=== Begin Enclosure ===

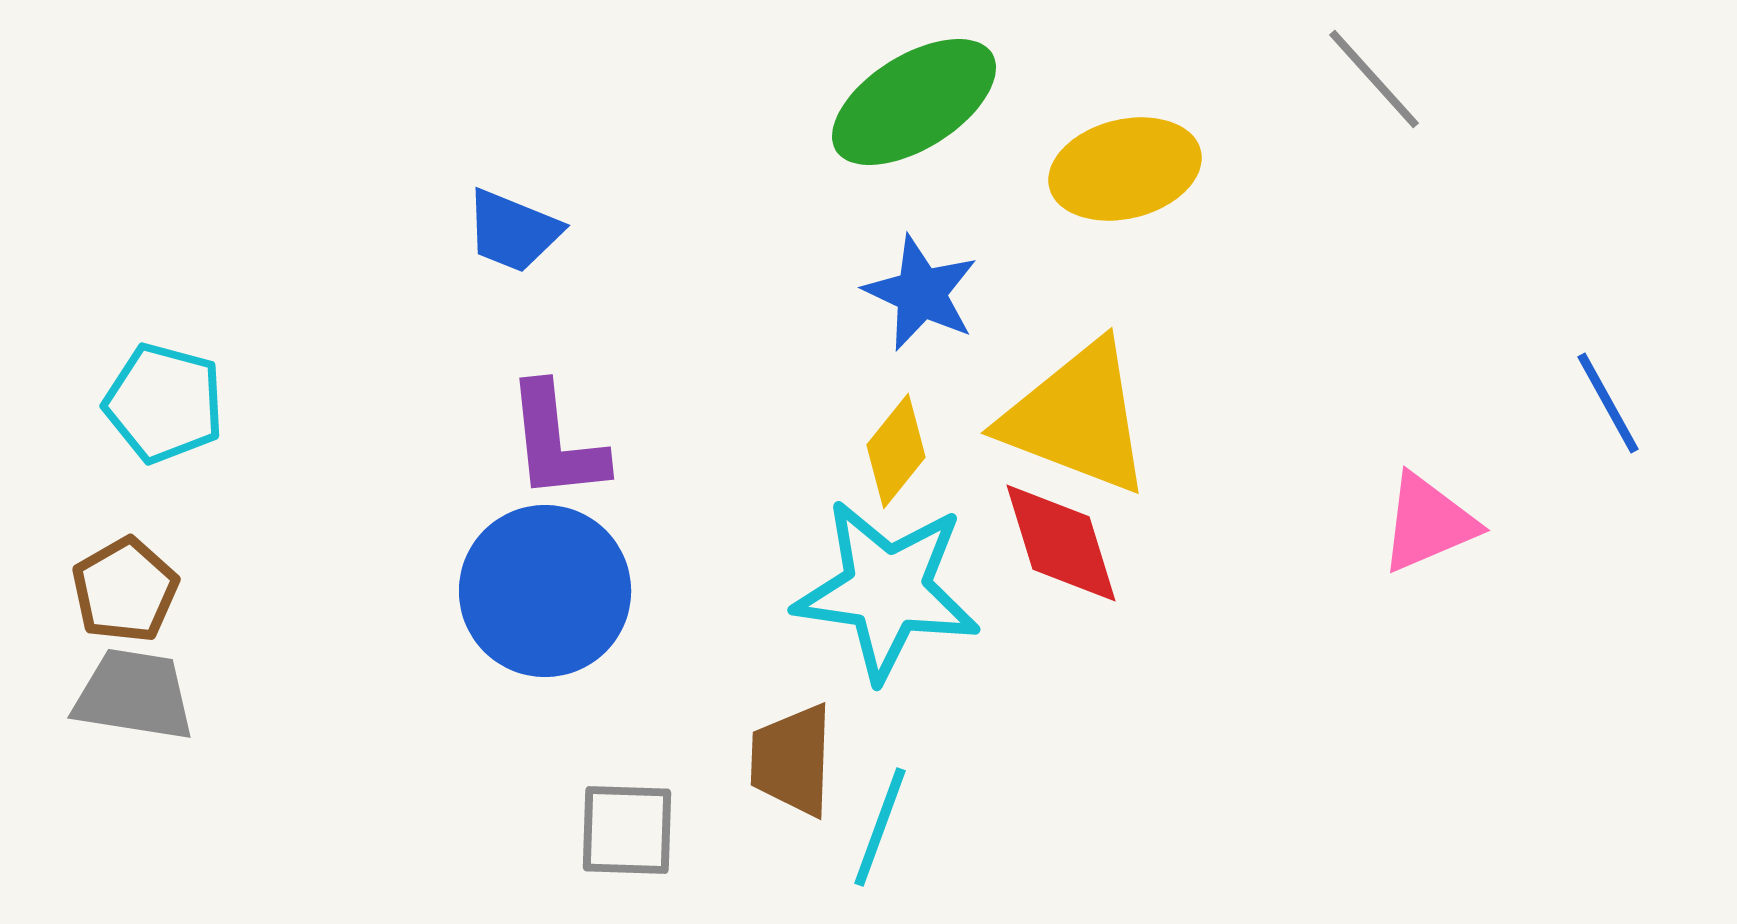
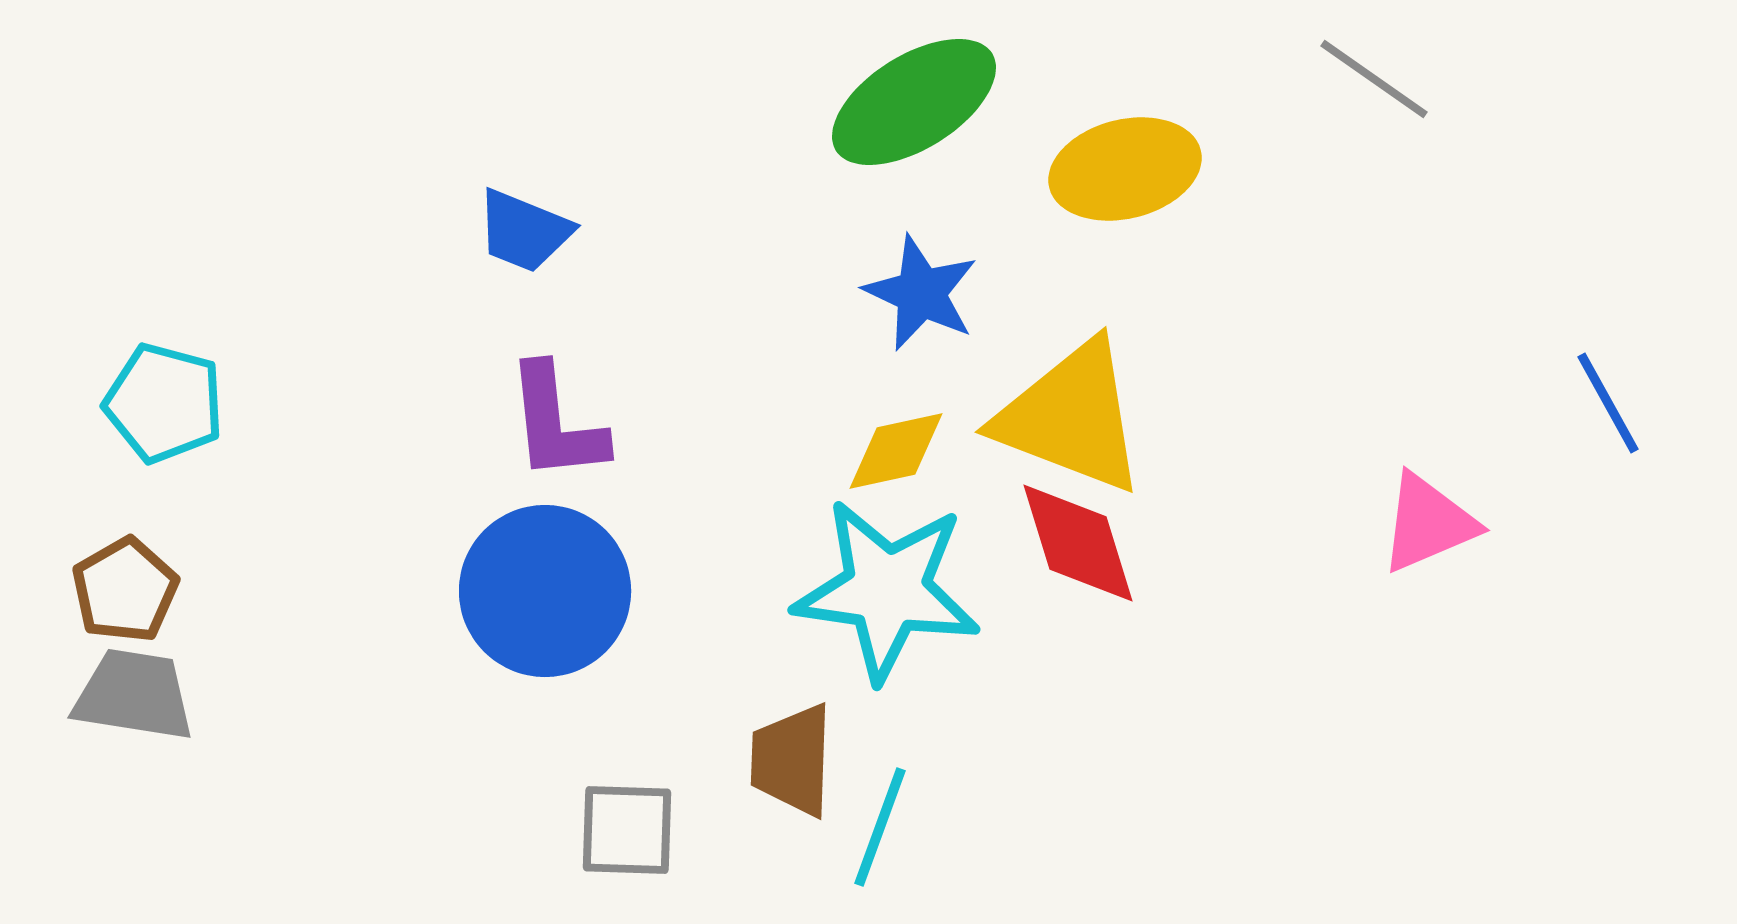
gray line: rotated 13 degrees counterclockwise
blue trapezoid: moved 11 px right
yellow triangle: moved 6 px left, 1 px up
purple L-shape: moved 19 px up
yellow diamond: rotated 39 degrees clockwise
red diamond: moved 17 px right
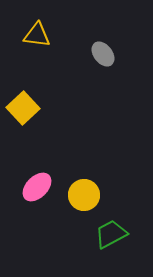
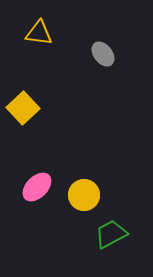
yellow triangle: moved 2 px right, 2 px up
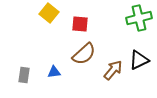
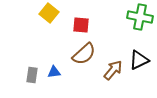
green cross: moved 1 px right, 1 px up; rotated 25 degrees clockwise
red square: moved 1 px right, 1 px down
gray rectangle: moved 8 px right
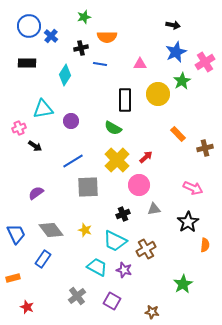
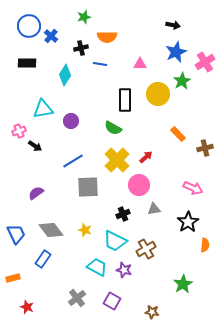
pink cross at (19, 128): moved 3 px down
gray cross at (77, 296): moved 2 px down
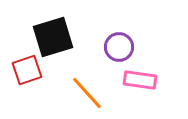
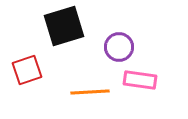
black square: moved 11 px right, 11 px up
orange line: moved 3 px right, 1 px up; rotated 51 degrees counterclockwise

=== End Enclosure ===

● **What you are asked to do**:
Nothing but the lines from the one containing "gray rectangle: moved 8 px right" through the last line of the data should appear in the answer, copied exactly, with pictures excluded.

● **The completed task**:
gray rectangle: moved 8 px right
pink cross at (19, 128): moved 3 px down
gray cross at (77, 296): moved 2 px down
black square: moved 11 px right, 11 px up
orange line: moved 3 px right, 1 px up; rotated 51 degrees counterclockwise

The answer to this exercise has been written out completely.